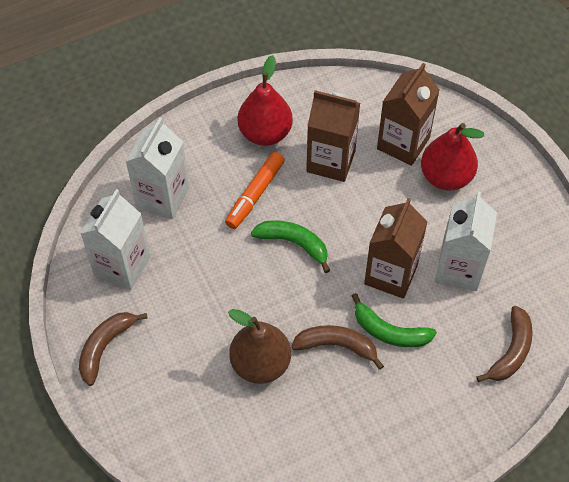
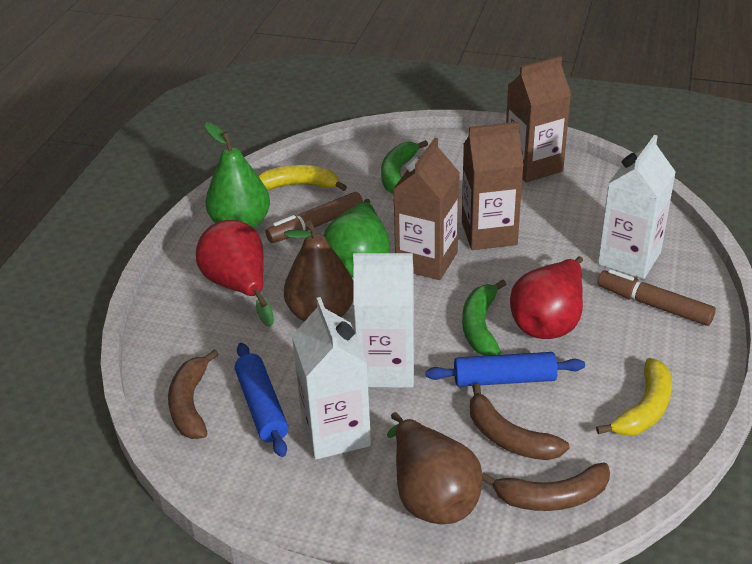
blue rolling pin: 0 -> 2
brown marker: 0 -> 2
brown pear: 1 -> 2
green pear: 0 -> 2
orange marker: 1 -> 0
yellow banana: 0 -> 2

# # #

**Assignment**
An exact restatement of the entries above is needed; no picture may appear in it.

**Completed task**
blue rolling pin: 0 -> 2
brown marker: 0 -> 2
brown pear: 1 -> 2
green pear: 0 -> 2
orange marker: 1 -> 0
yellow banana: 0 -> 2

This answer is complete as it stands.